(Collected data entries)
:::

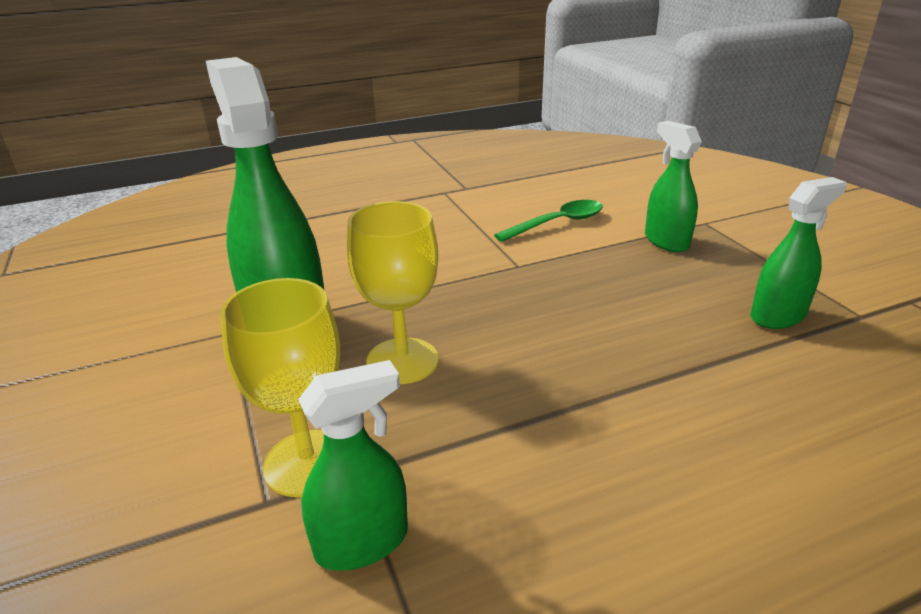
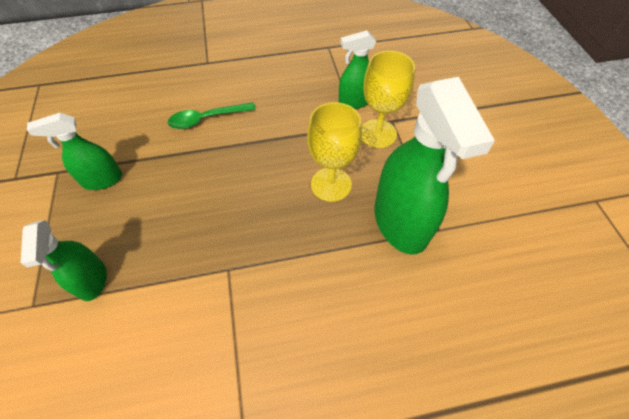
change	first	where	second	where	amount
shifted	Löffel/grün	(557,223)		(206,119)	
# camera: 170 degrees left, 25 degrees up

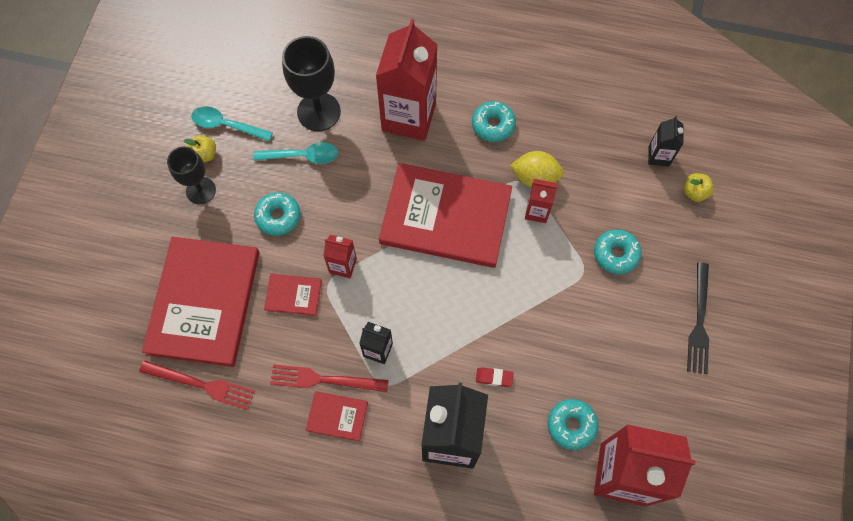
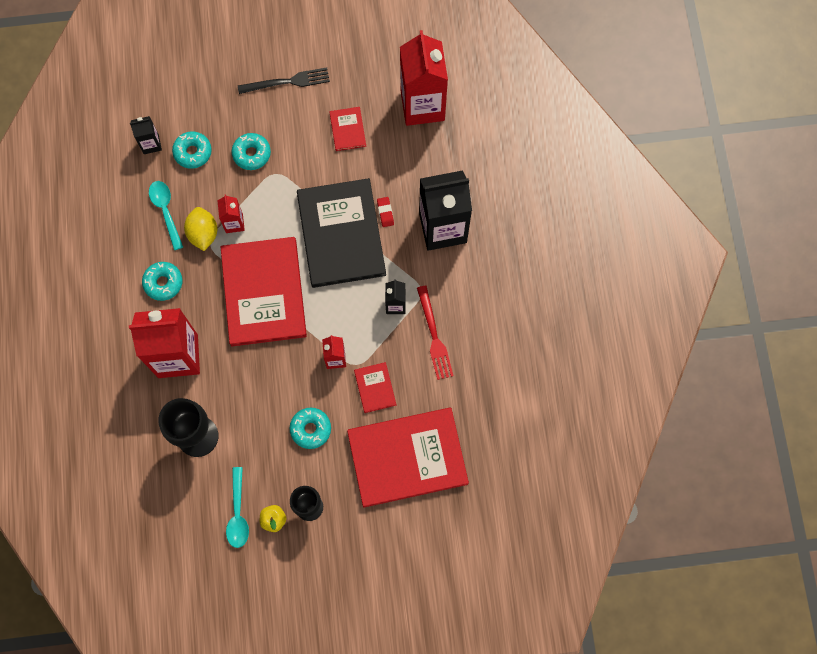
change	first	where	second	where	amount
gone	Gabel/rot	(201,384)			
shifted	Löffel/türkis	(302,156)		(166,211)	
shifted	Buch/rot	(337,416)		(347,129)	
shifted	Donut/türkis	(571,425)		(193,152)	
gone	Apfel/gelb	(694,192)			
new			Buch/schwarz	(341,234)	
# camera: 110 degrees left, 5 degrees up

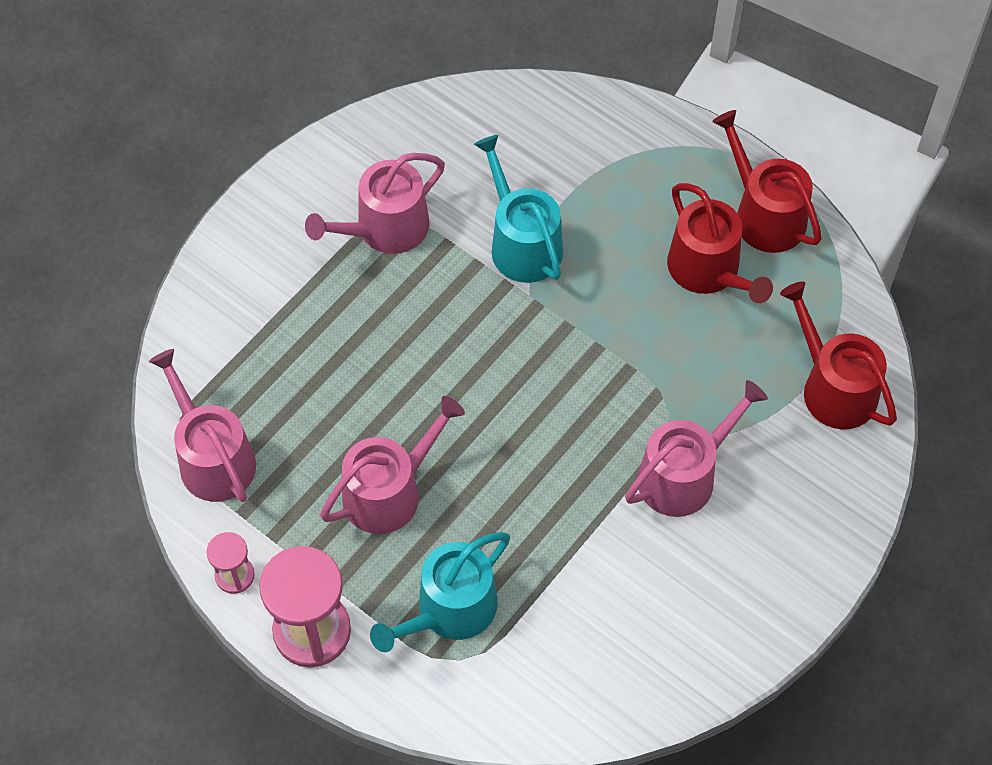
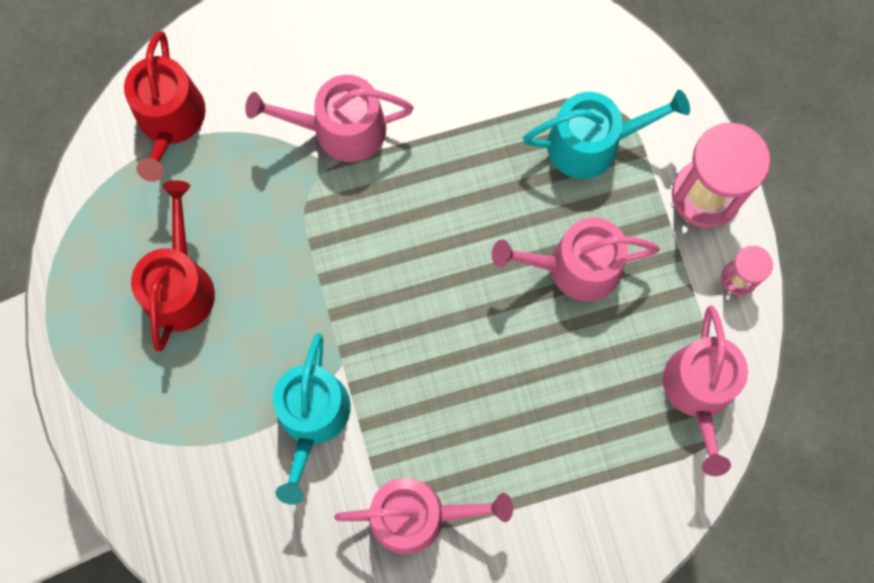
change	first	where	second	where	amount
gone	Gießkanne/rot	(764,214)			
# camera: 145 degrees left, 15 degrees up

:::

**What is expected:** Show all lines above holding "türkis".

**Answer space:**
shifted	Löffel/türkis	(302,156)		(166,211)	
shifted	Donut/türkis	(571,425)		(193,152)	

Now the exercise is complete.